#### Study material:
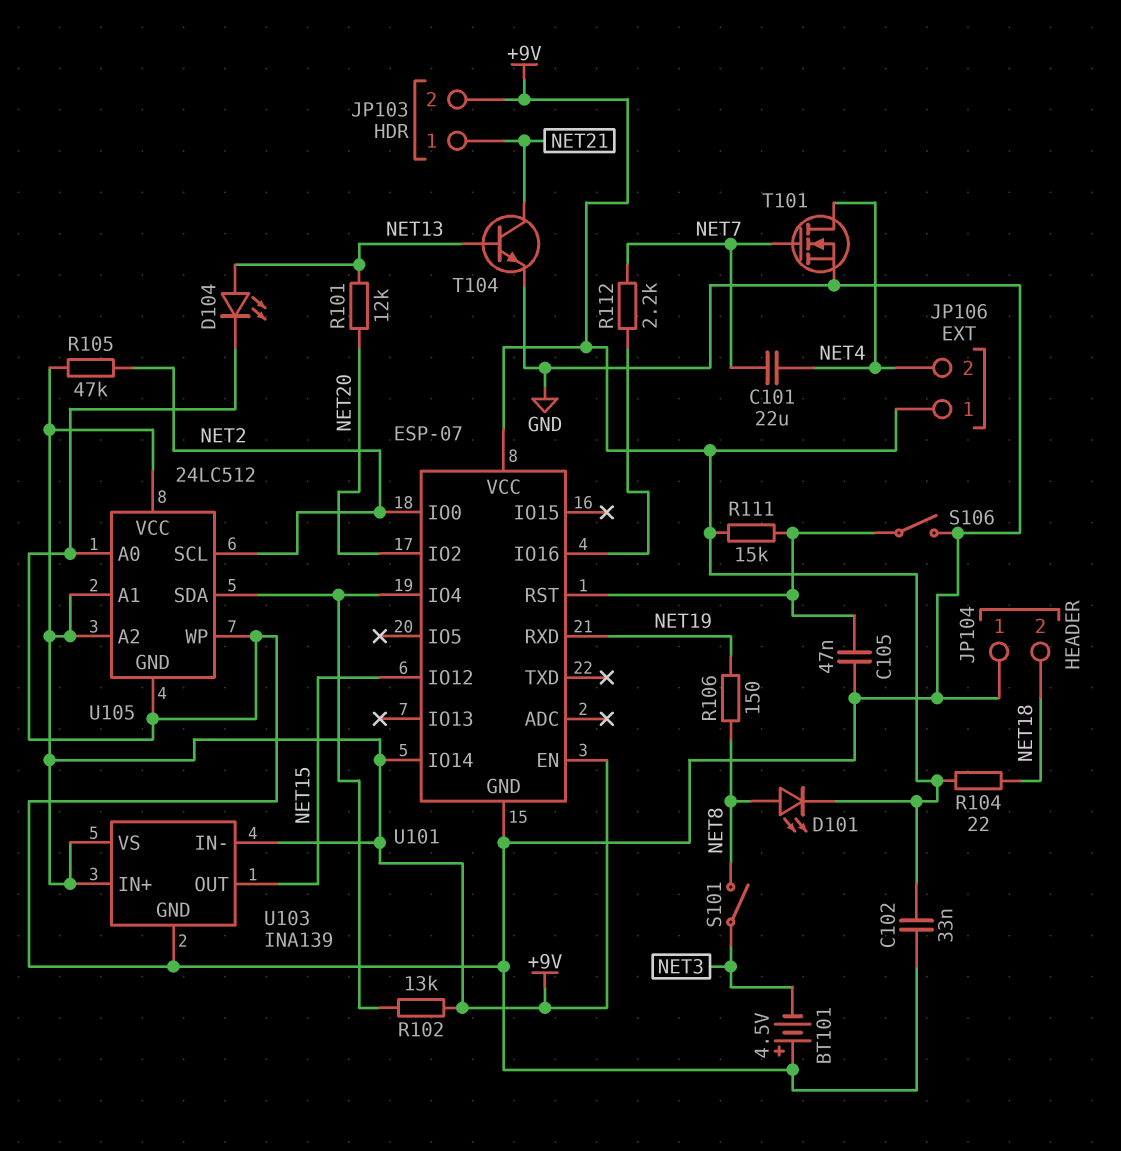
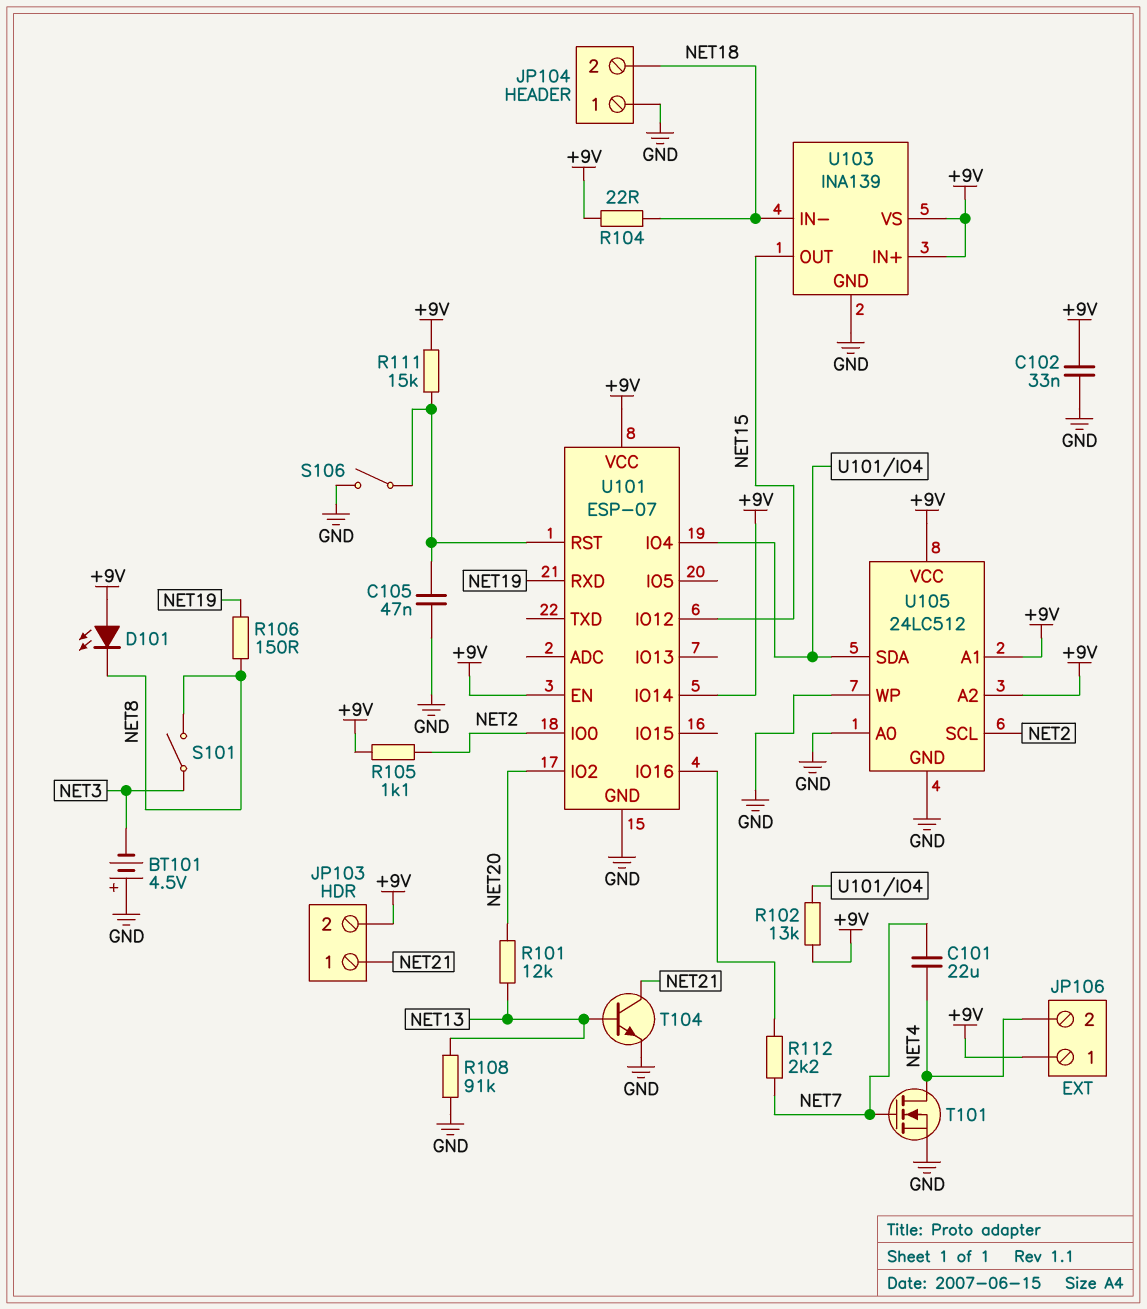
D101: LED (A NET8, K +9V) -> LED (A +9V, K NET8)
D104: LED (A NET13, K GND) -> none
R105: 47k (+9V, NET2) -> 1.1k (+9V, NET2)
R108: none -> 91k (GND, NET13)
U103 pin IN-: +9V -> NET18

#### Try it:
Copy exactly, word for word, the line with "D104: LED (A NET13, K GND) -> none" through the final line of the listing.

#### Written answer:
D104: LED (A NET13, K GND) -> none
R105: 47k (+9V, NET2) -> 1.1k (+9V, NET2)
R108: none -> 91k (GND, NET13)
U103 pin IN-: +9V -> NET18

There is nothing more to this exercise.